WORK INSTRUCTION:
Look over the entries that follow and work out how many lines contain "traffic". State the number only.

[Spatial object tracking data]
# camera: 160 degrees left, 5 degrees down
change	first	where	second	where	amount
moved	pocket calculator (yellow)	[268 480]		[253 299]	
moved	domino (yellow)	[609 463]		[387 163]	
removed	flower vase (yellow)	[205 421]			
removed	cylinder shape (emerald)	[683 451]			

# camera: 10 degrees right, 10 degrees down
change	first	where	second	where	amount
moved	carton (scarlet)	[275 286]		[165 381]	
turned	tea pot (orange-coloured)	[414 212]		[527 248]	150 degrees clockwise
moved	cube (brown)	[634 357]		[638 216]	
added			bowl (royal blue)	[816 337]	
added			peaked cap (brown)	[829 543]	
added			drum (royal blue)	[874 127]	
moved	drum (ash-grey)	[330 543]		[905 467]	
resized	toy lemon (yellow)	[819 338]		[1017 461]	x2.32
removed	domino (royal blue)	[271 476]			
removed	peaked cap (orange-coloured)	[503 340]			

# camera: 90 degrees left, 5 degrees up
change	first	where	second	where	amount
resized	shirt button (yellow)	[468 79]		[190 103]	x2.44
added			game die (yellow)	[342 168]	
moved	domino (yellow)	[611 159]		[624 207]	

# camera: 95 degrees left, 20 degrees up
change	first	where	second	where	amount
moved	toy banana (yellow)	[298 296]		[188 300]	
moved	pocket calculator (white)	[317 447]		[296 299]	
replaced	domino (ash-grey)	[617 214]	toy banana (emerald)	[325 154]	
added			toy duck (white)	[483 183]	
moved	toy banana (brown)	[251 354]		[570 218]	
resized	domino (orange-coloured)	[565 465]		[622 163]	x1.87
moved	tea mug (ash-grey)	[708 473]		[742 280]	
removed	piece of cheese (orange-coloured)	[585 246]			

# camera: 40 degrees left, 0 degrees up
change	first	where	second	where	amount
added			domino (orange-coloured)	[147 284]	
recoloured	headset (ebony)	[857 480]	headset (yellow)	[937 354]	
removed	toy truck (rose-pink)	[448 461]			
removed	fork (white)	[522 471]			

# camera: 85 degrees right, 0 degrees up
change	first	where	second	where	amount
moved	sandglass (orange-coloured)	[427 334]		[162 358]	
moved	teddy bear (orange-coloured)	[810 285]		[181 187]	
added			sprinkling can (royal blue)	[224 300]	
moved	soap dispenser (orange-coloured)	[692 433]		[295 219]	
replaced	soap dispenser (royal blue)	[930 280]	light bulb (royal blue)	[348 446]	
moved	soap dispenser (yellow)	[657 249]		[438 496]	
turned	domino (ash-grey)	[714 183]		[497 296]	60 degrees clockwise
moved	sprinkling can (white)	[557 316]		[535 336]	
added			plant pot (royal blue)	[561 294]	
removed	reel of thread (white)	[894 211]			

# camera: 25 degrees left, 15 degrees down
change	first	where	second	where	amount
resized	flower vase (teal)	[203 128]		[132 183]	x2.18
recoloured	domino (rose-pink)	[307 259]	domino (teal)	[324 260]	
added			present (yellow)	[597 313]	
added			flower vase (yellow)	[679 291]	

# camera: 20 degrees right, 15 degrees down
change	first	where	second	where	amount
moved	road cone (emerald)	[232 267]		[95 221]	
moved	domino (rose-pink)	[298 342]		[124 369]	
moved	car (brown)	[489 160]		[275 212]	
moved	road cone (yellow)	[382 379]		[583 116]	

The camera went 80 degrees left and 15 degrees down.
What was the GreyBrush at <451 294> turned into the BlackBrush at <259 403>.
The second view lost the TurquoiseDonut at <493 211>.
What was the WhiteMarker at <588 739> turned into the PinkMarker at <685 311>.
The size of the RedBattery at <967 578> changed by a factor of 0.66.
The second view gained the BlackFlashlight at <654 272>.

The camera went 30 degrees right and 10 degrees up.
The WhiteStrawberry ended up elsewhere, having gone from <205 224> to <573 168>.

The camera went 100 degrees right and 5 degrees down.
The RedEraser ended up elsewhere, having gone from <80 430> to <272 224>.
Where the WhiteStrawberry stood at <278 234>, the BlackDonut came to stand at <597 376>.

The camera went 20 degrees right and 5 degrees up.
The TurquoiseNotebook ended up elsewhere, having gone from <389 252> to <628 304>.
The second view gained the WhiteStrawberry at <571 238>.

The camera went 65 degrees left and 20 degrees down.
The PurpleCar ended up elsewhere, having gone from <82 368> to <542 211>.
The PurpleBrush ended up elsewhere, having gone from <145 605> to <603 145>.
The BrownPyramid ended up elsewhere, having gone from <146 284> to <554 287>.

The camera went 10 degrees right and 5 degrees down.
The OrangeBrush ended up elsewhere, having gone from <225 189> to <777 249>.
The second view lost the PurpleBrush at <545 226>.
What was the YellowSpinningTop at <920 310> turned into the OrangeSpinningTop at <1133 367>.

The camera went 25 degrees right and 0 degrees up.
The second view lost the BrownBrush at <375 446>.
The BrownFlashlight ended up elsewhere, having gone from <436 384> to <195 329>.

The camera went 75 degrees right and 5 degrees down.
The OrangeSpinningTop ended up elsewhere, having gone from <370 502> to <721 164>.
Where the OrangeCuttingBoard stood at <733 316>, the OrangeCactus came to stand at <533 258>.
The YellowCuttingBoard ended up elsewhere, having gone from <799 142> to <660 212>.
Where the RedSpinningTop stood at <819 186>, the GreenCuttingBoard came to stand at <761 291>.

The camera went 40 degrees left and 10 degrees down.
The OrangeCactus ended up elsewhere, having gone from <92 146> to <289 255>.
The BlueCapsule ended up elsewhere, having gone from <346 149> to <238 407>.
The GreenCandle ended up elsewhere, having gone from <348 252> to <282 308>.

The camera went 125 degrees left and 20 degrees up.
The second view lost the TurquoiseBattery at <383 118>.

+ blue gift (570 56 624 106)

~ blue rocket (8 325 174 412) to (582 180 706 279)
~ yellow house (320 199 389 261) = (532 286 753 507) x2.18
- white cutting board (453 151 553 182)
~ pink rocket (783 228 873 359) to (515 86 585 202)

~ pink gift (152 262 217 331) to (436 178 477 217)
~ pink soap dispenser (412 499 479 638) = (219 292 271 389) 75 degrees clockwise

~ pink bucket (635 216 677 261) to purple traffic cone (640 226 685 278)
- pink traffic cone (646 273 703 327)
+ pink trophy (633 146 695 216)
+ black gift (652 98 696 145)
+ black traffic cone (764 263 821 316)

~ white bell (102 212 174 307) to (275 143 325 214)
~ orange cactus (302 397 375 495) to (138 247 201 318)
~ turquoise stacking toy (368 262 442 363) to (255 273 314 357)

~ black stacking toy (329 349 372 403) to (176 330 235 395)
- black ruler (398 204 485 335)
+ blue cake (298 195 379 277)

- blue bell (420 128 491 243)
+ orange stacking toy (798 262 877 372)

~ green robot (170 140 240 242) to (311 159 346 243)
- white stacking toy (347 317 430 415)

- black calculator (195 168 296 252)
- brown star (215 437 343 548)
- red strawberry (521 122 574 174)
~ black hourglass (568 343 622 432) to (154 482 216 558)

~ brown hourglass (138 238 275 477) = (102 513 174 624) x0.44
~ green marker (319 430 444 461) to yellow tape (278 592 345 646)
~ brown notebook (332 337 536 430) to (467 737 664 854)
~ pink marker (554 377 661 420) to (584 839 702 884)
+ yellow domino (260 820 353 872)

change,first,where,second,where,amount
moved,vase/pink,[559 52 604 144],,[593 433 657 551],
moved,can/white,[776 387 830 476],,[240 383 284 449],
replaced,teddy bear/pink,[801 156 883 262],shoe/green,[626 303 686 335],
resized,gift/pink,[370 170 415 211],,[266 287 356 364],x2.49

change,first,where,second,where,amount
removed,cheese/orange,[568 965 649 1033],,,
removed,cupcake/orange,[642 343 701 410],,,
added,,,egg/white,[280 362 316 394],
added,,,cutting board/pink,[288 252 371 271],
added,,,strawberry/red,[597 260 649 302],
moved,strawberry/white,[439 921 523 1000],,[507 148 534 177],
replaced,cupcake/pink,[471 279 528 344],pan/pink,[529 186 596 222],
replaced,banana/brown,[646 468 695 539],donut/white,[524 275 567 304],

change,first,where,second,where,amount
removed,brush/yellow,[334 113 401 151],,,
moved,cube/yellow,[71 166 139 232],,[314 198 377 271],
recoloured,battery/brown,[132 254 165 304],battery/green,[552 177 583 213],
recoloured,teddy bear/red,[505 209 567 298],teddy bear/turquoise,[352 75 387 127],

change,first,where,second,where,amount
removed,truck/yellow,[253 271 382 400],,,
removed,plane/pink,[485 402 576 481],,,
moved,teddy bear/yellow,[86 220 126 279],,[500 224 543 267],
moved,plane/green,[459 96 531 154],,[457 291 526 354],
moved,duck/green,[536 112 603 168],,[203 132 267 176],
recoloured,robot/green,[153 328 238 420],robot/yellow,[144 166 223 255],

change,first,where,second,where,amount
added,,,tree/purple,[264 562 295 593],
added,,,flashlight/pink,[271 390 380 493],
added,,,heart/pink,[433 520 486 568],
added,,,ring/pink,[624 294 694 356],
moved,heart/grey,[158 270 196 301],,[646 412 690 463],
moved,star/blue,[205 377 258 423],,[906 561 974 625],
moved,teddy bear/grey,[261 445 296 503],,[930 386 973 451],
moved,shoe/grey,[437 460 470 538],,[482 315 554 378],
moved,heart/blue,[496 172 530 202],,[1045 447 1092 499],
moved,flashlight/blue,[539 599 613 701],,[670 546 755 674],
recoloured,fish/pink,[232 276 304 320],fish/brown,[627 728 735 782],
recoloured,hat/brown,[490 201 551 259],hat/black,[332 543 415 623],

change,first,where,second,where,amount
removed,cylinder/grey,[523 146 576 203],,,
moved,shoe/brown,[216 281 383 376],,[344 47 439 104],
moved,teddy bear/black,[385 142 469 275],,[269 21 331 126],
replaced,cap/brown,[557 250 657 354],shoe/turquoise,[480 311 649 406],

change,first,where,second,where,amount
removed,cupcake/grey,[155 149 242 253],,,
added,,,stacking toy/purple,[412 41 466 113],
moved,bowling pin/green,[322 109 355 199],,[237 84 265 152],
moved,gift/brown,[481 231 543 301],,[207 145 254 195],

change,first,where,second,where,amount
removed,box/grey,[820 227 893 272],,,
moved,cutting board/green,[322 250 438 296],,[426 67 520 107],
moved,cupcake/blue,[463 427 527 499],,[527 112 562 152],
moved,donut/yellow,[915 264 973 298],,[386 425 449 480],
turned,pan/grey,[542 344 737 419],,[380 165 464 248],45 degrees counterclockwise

REPLY:
3